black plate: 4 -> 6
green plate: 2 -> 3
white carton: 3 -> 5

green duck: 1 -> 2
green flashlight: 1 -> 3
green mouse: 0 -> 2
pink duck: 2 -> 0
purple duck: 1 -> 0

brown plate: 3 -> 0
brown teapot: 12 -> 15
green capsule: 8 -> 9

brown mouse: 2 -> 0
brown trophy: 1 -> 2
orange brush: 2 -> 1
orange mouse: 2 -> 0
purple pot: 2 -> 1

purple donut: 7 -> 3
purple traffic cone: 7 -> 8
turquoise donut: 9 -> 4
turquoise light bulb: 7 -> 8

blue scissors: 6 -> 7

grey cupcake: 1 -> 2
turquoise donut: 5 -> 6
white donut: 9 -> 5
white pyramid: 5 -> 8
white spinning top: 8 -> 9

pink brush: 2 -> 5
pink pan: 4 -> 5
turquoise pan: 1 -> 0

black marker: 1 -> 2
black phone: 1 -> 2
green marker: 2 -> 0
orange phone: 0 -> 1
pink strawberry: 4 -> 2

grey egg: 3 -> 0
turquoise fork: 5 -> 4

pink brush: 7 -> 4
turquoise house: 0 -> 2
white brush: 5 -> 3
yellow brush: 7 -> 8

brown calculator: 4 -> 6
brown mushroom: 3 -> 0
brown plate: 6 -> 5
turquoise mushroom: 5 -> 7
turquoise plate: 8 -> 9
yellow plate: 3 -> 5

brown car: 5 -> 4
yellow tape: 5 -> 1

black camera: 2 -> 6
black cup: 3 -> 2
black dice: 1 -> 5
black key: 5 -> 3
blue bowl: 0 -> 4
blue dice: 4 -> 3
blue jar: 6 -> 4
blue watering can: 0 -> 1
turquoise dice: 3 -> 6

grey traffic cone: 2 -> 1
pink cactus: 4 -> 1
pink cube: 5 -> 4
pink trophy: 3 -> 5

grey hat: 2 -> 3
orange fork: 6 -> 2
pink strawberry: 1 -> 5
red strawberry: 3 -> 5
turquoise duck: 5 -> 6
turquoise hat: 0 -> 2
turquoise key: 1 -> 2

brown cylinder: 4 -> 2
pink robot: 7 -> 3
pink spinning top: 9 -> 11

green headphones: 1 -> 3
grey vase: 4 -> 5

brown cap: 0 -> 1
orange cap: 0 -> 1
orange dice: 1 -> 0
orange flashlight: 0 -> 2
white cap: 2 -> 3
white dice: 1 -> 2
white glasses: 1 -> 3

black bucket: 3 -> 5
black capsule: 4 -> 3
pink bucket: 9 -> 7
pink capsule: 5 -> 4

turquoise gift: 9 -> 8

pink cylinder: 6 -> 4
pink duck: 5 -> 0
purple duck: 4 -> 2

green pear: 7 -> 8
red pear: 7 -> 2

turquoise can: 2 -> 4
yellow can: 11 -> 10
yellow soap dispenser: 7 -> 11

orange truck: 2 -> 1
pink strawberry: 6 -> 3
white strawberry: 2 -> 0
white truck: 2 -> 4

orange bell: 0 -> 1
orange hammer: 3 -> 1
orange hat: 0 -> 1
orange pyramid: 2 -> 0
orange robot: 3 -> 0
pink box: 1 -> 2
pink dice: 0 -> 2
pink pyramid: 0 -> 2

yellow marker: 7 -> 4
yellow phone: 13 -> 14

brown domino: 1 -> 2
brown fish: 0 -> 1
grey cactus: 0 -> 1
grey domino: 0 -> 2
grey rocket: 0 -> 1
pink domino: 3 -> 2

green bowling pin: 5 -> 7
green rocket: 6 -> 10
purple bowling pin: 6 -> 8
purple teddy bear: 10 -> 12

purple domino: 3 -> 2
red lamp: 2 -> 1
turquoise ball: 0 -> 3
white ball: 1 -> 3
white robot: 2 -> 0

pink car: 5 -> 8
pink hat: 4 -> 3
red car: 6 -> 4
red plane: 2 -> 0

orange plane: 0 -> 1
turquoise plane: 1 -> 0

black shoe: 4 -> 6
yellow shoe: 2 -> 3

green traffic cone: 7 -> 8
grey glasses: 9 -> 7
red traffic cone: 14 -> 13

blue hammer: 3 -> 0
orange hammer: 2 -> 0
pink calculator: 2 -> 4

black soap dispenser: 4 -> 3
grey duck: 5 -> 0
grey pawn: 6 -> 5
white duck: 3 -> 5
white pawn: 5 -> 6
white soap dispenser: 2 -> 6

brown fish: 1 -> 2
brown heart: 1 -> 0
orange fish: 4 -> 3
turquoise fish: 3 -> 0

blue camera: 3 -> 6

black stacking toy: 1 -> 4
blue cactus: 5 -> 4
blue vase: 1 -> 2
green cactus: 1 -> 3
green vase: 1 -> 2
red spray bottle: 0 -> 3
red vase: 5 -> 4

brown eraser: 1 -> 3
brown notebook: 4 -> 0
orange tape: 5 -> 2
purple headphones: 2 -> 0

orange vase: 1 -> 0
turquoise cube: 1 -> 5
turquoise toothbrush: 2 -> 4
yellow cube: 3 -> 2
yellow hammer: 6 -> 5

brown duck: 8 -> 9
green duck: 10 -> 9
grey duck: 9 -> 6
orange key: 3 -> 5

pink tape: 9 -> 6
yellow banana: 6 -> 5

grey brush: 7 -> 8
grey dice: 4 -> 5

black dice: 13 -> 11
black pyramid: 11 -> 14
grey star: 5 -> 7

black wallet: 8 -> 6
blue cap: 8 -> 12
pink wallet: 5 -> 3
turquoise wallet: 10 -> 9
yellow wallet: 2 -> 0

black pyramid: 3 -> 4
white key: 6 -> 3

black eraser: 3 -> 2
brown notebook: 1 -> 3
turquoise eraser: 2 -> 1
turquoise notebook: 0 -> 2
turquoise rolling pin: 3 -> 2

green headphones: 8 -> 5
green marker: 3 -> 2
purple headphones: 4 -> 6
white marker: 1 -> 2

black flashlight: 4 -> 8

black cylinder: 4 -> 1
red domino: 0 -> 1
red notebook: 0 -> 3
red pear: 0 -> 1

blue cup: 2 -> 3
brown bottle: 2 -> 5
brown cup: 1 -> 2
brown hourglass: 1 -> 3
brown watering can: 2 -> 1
□ □ □ □
**WHAT TO PRODUCE:** From the very first line of the records down to the line with "grey vase: 4 -> 5", please write out each line exactly, including both ends and no other lines.

**ANSWER TO THE PROBLEM:**
black plate: 4 -> 6
green plate: 2 -> 3
white carton: 3 -> 5

green duck: 1 -> 2
green flashlight: 1 -> 3
green mouse: 0 -> 2
pink duck: 2 -> 0
purple duck: 1 -> 0

brown plate: 3 -> 0
brown teapot: 12 -> 15
green capsule: 8 -> 9

brown mouse: 2 -> 0
brown trophy: 1 -> 2
orange brush: 2 -> 1
orange mouse: 2 -> 0
purple pot: 2 -> 1

purple donut: 7 -> 3
purple traffic cone: 7 -> 8
turquoise donut: 9 -> 4
turquoise light bulb: 7 -> 8

blue scissors: 6 -> 7

grey cupcake: 1 -> 2
turquoise donut: 5 -> 6
white donut: 9 -> 5
white pyramid: 5 -> 8
white spinning top: 8 -> 9

pink brush: 2 -> 5
pink pan: 4 -> 5
turquoise pan: 1 -> 0

black marker: 1 -> 2
black phone: 1 -> 2
green marker: 2 -> 0
orange phone: 0 -> 1
pink strawberry: 4 -> 2

grey egg: 3 -> 0
turquoise fork: 5 -> 4

pink brush: 7 -> 4
turquoise house: 0 -> 2
white brush: 5 -> 3
yellow brush: 7 -> 8

brown calculator: 4 -> 6
brown mushroom: 3 -> 0
brown plate: 6 -> 5
turquoise mushroom: 5 -> 7
turquoise plate: 8 -> 9
yellow plate: 3 -> 5

brown car: 5 -> 4
yellow tape: 5 -> 1

black camera: 2 -> 6
black cup: 3 -> 2
black dice: 1 -> 5
black key: 5 -> 3
blue bowl: 0 -> 4
blue dice: 4 -> 3
blue jar: 6 -> 4
blue watering can: 0 -> 1
turquoise dice: 3 -> 6

grey traffic cone: 2 -> 1
pink cactus: 4 -> 1
pink cube: 5 -> 4
pink trophy: 3 -> 5

grey hat: 2 -> 3
orange fork: 6 -> 2
pink strawberry: 1 -> 5
red strawberry: 3 -> 5
turquoise duck: 5 -> 6
turquoise hat: 0 -> 2
turquoise key: 1 -> 2

brown cylinder: 4 -> 2
pink robot: 7 -> 3
pink spinning top: 9 -> 11

green headphones: 1 -> 3
grey vase: 4 -> 5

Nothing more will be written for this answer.